**WORK TO DO:** Gather every line of the entries below that contains the string "beses", matching case exactly.

───── INFORMATION PROVIDED

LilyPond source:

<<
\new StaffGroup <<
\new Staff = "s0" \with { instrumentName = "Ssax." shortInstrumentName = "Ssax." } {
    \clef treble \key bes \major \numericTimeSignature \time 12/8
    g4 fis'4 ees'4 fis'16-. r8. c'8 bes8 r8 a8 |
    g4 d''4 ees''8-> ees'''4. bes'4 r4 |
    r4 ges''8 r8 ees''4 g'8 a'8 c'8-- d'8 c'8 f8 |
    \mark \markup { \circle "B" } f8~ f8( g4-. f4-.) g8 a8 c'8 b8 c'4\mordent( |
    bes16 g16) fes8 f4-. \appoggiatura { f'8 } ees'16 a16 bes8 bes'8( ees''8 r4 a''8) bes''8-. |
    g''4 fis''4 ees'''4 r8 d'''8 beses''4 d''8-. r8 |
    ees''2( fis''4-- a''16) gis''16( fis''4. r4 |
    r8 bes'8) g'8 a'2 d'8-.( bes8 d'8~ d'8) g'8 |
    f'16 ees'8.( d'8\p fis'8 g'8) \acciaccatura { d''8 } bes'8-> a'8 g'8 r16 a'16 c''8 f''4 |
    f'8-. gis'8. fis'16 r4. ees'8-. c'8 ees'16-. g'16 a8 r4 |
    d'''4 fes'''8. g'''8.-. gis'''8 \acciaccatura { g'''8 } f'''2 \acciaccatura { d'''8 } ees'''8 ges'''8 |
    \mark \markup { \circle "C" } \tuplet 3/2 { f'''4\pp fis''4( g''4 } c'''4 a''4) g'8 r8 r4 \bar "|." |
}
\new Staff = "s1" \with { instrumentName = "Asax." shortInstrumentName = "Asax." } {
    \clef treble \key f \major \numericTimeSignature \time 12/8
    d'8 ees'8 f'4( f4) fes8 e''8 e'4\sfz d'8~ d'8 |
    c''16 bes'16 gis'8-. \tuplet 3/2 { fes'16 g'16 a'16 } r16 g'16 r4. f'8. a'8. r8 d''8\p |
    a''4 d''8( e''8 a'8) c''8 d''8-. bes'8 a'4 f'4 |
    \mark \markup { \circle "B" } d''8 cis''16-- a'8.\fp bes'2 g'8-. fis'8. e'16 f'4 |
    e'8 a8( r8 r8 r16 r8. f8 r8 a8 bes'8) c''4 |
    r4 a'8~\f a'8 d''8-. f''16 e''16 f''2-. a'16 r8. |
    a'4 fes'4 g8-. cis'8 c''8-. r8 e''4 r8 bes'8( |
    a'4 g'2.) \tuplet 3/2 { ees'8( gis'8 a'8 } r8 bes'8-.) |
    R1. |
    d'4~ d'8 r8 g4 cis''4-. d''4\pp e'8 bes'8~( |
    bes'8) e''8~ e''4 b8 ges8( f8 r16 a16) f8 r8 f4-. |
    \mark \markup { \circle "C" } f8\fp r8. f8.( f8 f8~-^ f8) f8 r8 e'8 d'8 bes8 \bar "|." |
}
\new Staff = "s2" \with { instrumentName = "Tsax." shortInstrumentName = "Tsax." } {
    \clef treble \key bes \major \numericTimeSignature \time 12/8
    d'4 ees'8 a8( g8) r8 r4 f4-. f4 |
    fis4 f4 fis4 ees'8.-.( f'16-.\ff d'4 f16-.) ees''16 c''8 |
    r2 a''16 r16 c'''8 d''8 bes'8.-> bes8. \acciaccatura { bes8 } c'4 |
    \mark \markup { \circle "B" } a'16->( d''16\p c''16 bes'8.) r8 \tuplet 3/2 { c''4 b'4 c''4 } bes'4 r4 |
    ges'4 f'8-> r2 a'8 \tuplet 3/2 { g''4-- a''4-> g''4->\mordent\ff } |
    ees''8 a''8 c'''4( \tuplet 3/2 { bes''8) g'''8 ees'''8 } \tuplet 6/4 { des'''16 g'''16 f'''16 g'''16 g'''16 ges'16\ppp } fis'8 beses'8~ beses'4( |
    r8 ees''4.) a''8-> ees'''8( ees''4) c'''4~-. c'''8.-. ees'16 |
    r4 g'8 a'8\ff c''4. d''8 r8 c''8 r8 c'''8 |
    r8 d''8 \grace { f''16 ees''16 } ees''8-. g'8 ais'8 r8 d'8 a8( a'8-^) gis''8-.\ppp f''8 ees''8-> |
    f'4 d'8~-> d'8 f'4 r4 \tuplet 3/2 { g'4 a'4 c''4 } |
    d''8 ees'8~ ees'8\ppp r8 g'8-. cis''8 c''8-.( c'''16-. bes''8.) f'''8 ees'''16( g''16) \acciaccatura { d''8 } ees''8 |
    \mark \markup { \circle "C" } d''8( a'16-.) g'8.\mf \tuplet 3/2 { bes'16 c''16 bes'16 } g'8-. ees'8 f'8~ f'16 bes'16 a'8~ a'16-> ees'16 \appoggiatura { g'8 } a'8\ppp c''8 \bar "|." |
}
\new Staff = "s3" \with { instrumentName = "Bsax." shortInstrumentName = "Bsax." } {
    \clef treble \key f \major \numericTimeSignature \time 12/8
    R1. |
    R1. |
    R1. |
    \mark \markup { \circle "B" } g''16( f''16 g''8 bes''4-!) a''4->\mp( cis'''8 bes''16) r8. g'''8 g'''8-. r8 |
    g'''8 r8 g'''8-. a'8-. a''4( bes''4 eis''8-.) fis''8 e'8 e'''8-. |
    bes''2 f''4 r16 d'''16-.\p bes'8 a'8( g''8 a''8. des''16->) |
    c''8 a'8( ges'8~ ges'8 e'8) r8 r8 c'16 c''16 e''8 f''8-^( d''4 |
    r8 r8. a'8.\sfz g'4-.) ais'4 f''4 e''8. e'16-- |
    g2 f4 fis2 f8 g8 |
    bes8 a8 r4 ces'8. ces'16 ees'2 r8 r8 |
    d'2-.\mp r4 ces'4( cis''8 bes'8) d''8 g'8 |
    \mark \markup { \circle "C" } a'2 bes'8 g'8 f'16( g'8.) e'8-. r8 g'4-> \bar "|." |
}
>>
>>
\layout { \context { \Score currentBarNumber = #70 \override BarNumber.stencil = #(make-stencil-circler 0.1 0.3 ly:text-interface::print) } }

──────────

**SOLUTION:**
    g''4 fis''4 ees'''4 r8 d'''8 beses''4 d''8-. r8 |
    ees''8 a''8 c'''4( \tuplet 3/2 { bes''8) g'''8 ees'''8 } \tuplet 6/4 { des'''16 g'''16 f'''16 g'''16 g'''16 ges'16\ppp } fis'8 beses'8~ beses'4( |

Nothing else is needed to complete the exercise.